Task item – Records follow. Select each line holding "white".

Information supplied –
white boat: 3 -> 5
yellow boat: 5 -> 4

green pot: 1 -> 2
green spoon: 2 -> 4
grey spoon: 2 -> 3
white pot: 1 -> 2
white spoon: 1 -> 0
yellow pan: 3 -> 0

Output –
white boat: 3 -> 5
white pot: 1 -> 2
white spoon: 1 -> 0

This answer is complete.